* YOUR ASSIGNMENT: Return every line from the one with "black star: (104, 212) -> (48, 222), moved" through the one with "purple semicircle: (116, 347)", inclusive, exactly as it appears below.

***** SUPPLIED DATA

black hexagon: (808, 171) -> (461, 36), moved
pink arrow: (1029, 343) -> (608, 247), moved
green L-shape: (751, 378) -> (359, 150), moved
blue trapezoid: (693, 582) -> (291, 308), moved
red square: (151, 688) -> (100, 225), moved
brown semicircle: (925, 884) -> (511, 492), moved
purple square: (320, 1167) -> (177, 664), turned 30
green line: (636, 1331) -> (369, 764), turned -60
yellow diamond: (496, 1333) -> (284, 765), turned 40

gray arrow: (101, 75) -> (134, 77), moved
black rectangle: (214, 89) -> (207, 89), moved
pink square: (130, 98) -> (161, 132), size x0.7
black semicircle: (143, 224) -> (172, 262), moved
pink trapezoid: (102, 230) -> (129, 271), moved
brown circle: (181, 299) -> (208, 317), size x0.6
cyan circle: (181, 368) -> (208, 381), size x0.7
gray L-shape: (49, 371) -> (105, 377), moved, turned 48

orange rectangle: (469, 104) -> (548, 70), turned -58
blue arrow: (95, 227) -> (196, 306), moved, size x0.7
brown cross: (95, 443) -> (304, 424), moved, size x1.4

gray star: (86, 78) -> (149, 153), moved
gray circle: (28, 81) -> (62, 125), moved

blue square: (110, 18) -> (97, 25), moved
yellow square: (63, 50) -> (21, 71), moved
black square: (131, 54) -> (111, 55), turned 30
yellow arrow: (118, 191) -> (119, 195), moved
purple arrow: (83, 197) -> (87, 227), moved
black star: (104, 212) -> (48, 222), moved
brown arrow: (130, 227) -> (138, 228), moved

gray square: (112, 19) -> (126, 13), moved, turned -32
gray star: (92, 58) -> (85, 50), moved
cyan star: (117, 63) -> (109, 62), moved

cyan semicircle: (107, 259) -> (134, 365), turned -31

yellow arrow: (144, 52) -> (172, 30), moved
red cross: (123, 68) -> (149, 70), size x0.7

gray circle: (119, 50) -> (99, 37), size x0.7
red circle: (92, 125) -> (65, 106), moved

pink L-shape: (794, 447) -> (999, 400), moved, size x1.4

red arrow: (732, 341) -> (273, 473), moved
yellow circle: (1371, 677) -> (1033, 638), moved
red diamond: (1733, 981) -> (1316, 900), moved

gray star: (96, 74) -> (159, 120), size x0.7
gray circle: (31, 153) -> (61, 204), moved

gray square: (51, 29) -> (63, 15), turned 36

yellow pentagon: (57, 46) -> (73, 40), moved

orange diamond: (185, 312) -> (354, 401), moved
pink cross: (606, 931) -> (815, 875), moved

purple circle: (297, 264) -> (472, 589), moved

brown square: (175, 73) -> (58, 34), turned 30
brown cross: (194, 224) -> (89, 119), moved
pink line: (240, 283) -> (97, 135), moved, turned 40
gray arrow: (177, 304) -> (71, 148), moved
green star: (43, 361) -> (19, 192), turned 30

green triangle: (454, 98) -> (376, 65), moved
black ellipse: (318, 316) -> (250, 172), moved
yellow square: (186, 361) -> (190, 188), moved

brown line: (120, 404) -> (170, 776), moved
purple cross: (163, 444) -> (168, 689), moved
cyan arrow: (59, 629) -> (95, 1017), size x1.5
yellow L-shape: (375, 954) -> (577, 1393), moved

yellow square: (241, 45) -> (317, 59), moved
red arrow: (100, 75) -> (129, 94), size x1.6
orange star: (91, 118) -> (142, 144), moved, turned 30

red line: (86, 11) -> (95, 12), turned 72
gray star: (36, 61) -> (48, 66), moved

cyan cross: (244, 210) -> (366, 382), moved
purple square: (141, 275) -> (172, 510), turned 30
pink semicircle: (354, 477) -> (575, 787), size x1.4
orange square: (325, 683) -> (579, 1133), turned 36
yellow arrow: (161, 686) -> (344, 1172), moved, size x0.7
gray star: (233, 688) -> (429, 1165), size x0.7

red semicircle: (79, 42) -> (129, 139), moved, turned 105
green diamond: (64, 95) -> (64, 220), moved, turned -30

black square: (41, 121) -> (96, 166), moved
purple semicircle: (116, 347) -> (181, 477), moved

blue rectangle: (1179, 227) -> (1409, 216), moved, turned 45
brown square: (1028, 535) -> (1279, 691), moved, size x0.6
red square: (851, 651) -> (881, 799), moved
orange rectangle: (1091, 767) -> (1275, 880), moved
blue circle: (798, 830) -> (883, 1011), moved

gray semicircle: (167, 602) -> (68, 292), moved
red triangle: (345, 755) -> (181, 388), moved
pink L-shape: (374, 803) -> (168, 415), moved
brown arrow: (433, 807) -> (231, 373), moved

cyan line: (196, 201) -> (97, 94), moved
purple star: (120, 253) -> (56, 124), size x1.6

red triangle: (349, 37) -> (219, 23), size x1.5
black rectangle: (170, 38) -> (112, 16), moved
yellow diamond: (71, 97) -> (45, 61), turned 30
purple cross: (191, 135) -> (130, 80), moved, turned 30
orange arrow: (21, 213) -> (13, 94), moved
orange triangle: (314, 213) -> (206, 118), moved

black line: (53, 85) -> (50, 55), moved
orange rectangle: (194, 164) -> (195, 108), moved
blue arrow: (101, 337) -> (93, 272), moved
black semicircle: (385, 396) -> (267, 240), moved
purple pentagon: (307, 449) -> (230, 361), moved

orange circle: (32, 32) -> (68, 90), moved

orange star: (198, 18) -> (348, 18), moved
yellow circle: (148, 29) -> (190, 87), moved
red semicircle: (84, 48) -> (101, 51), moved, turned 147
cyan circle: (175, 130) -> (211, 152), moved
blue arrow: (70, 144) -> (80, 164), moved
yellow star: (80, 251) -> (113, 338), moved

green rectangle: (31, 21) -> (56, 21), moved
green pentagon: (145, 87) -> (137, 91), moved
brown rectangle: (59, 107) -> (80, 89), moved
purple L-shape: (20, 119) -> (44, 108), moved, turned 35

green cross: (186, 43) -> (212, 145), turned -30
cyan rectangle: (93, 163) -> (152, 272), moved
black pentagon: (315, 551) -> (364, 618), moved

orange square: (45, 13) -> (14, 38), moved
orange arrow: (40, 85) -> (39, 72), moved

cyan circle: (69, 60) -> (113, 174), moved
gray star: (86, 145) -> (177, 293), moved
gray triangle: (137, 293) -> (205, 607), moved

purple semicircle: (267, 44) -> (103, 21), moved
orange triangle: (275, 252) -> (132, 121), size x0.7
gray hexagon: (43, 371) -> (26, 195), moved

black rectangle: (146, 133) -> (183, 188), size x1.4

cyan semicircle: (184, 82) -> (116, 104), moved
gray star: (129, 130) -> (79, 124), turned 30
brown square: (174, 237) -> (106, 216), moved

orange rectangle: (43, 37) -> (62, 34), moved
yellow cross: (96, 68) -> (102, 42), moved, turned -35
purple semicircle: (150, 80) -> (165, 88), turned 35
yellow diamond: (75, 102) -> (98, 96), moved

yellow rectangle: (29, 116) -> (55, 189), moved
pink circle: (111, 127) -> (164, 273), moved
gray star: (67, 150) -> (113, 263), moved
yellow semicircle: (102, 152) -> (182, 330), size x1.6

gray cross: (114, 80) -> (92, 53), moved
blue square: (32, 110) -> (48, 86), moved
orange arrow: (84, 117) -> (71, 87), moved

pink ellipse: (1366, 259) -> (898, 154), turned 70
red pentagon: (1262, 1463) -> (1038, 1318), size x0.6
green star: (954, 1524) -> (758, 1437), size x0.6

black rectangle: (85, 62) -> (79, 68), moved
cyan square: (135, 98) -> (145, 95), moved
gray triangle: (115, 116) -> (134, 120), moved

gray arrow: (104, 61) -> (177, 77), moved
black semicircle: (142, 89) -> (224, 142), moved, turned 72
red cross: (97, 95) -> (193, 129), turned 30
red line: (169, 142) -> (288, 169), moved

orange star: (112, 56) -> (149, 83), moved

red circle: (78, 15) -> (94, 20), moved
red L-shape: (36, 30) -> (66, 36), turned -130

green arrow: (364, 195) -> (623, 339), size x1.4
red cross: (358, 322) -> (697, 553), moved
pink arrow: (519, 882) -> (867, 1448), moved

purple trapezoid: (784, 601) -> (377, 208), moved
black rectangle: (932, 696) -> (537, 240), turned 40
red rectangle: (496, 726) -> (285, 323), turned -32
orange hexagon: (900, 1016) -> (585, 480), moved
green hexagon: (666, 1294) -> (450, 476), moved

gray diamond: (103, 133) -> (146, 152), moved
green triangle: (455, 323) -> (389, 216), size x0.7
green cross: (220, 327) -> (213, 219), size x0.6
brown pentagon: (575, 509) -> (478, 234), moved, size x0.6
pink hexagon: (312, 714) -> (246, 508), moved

**********

* SOLUTION TO THIS PROBLEM:
black star: (104, 212) -> (48, 222), moved
brown arrow: (130, 227) -> (138, 228), moved

gray square: (112, 19) -> (126, 13), moved, turned -32
gray star: (92, 58) -> (85, 50), moved
cyan star: (117, 63) -> (109, 62), moved

cyan semicircle: (107, 259) -> (134, 365), turned -31

yellow arrow: (144, 52) -> (172, 30), moved
red cross: (123, 68) -> (149, 70), size x0.7

gray circle: (119, 50) -> (99, 37), size x0.7
red circle: (92, 125) -> (65, 106), moved

pink L-shape: (794, 447) -> (999, 400), moved, size x1.4

red arrow: (732, 341) -> (273, 473), moved
yellow circle: (1371, 677) -> (1033, 638), moved
red diamond: (1733, 981) -> (1316, 900), moved

gray star: (96, 74) -> (159, 120), size x0.7
gray circle: (31, 153) -> (61, 204), moved

gray square: (51, 29) -> (63, 15), turned 36

yellow pentagon: (57, 46) -> (73, 40), moved

orange diamond: (185, 312) -> (354, 401), moved
pink cross: (606, 931) -> (815, 875), moved

purple circle: (297, 264) -> (472, 589), moved

brown square: (175, 73) -> (58, 34), turned 30
brown cross: (194, 224) -> (89, 119), moved
pink line: (240, 283) -> (97, 135), moved, turned 40
gray arrow: (177, 304) -> (71, 148), moved
green star: (43, 361) -> (19, 192), turned 30

green triangle: (454, 98) -> (376, 65), moved
black ellipse: (318, 316) -> (250, 172), moved
yellow square: (186, 361) -> (190, 188), moved

brown line: (120, 404) -> (170, 776), moved
purple cross: (163, 444) -> (168, 689), moved
cyan arrow: (59, 629) -> (95, 1017), size x1.5
yellow L-shape: (375, 954) -> (577, 1393), moved

yellow square: (241, 45) -> (317, 59), moved
red arrow: (100, 75) -> (129, 94), size x1.6
orange star: (91, 118) -> (142, 144), moved, turned 30

red line: (86, 11) -> (95, 12), turned 72
gray star: (36, 61) -> (48, 66), moved

cyan cross: (244, 210) -> (366, 382), moved
purple square: (141, 275) -> (172, 510), turned 30
pink semicircle: (354, 477) -> (575, 787), size x1.4
orange square: (325, 683) -> (579, 1133), turned 36
yellow arrow: (161, 686) -> (344, 1172), moved, size x0.7
gray star: (233, 688) -> (429, 1165), size x0.7

red semicircle: (79, 42) -> (129, 139), moved, turned 105
green diamond: (64, 95) -> (64, 220), moved, turned -30

black square: (41, 121) -> (96, 166), moved
purple semicircle: (116, 347) -> (181, 477), moved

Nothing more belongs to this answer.